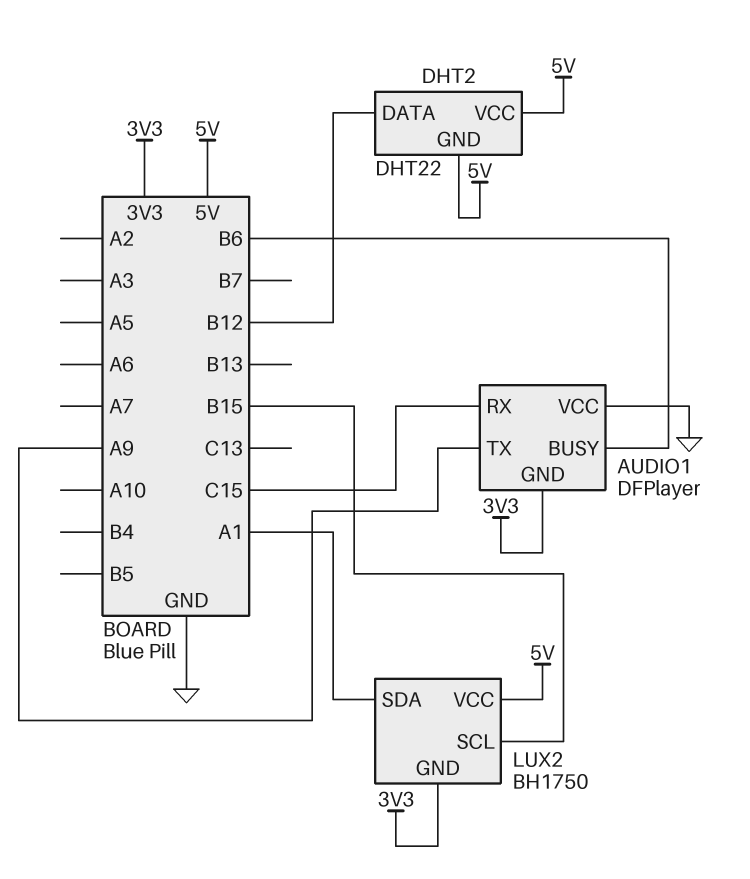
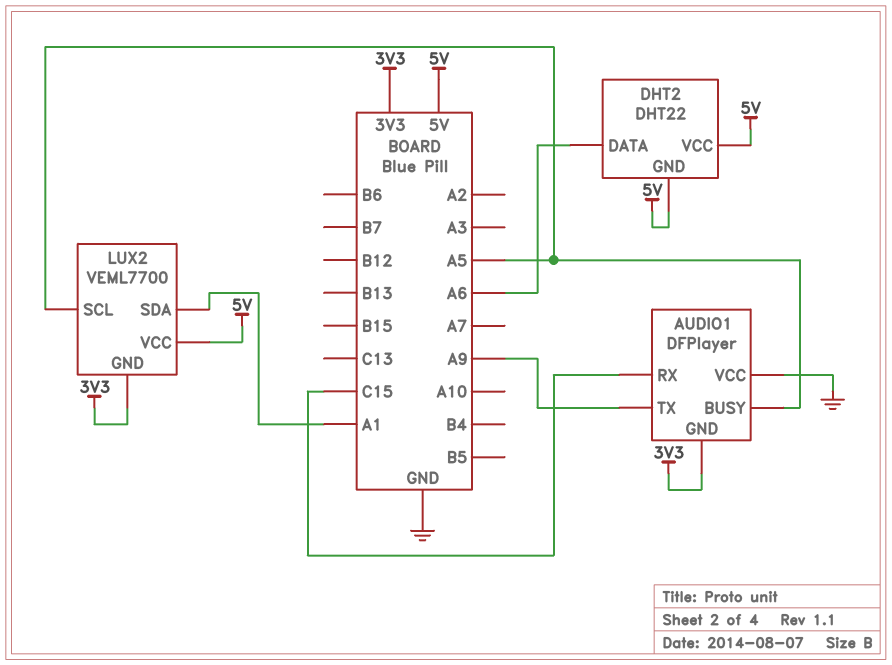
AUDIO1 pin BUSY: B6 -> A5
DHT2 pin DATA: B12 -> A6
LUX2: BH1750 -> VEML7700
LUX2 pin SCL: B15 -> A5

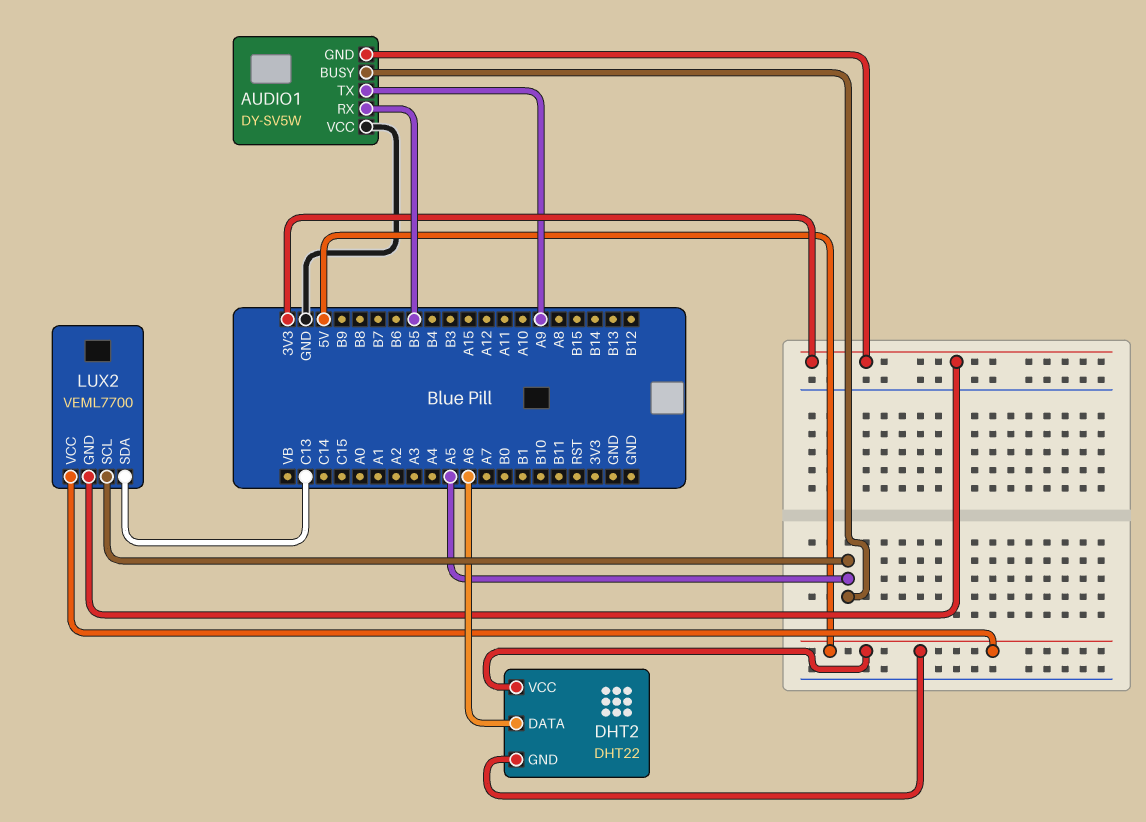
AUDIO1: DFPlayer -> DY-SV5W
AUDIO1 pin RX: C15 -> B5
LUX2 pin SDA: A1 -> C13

...

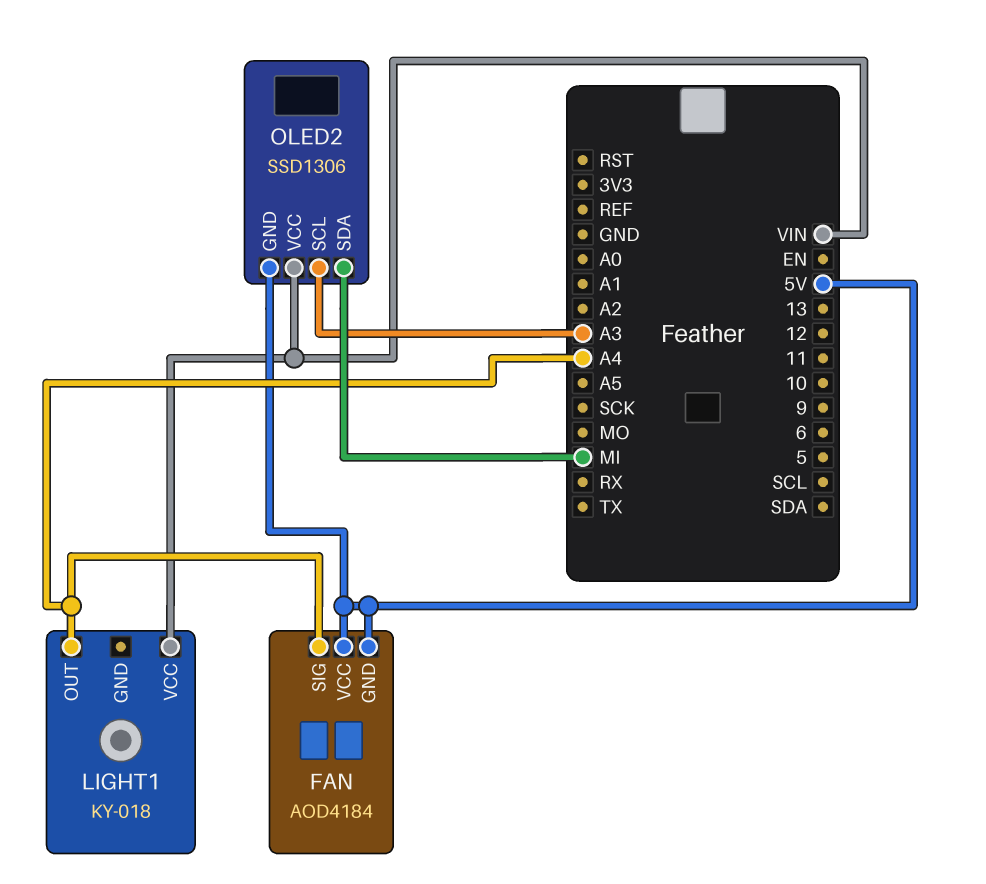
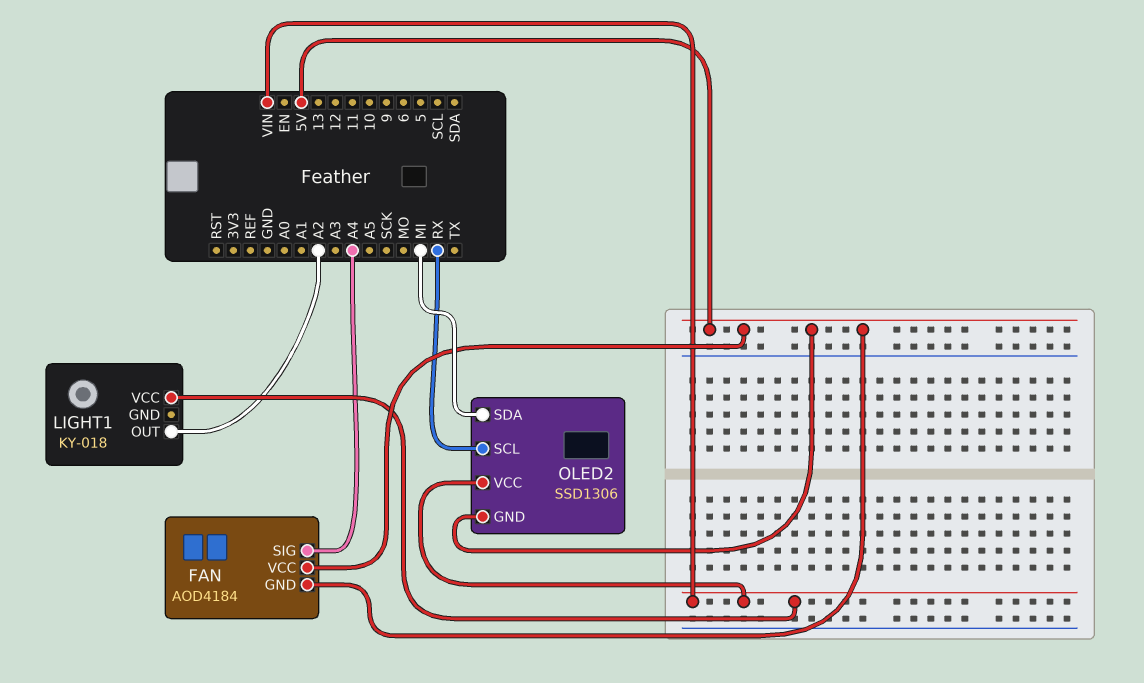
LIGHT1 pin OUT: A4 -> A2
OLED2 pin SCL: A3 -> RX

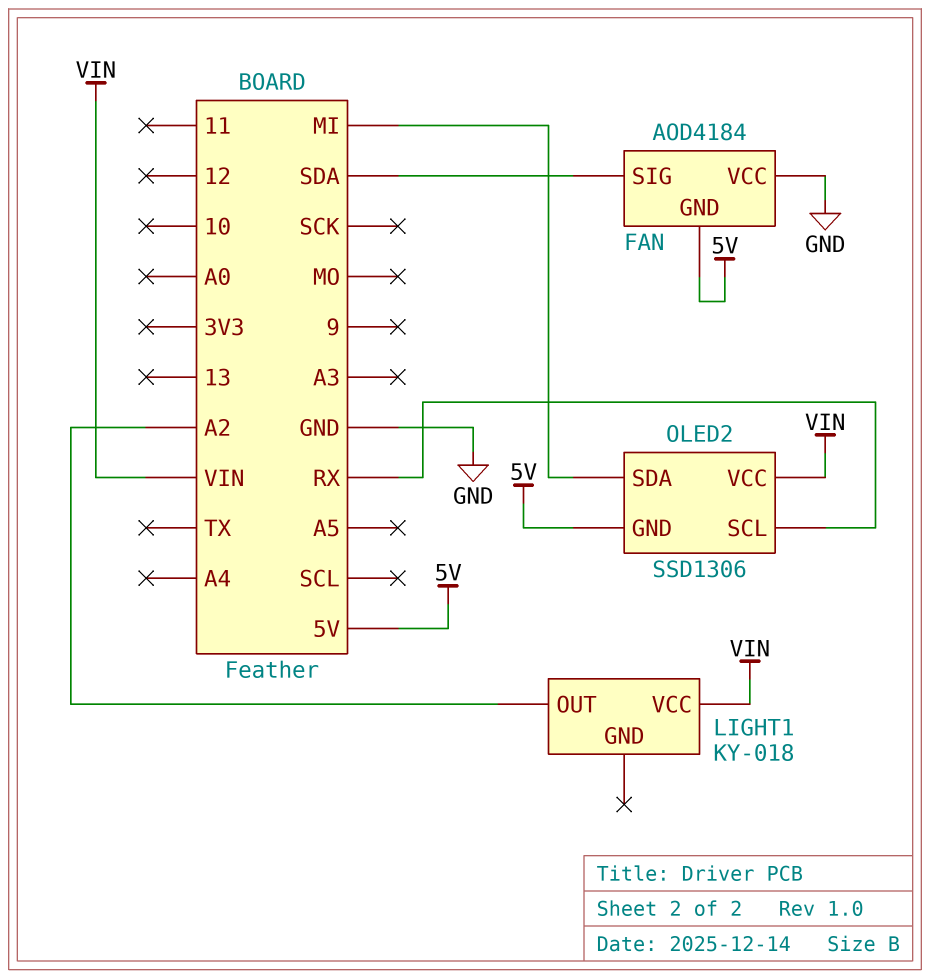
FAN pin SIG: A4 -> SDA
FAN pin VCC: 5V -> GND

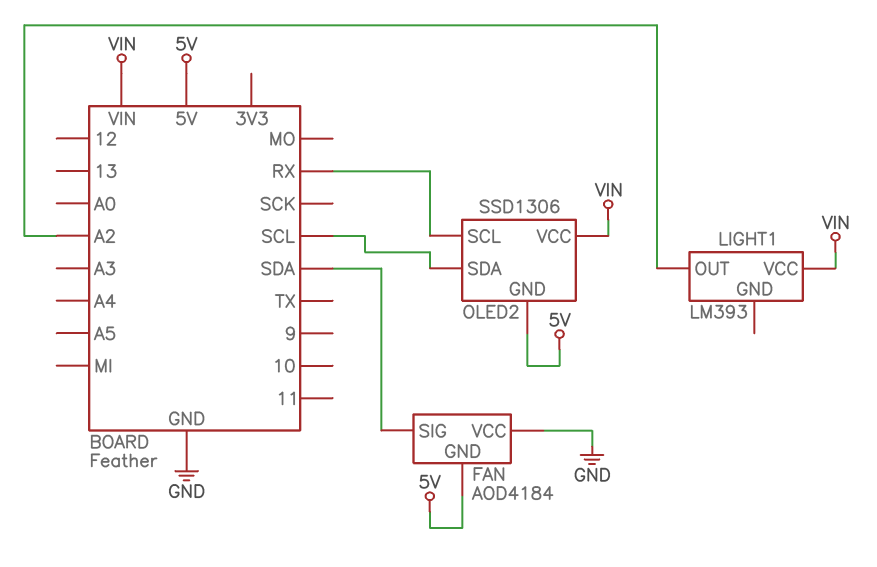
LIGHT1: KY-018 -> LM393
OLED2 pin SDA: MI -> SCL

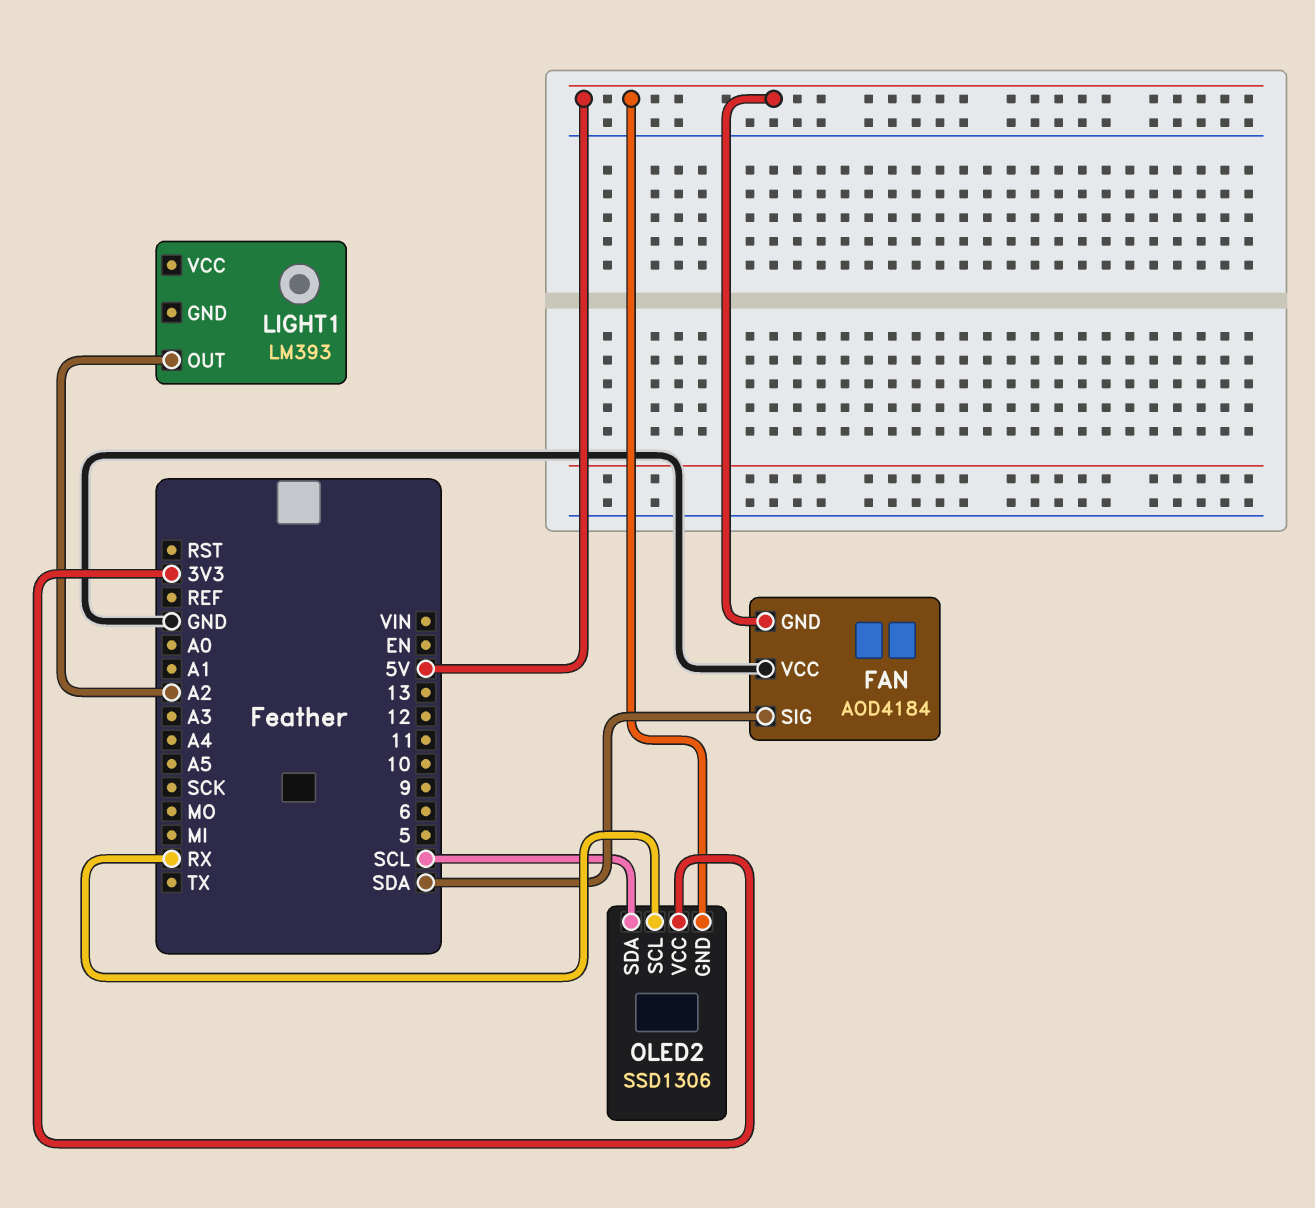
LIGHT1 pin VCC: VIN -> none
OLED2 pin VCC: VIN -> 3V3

## WORK REQUIRED:
Copy the listing above exactly, but only from the line with "LIGHT1: KY-018 -> LM393" through the line with "OLED2 pin VCC: VIN -> 3V3", including those two lines and excluding any picture.

## TASK ANSWER:
LIGHT1: KY-018 -> LM393
OLED2 pin SDA: MI -> SCL

LIGHT1 pin VCC: VIN -> none
OLED2 pin VCC: VIN -> 3V3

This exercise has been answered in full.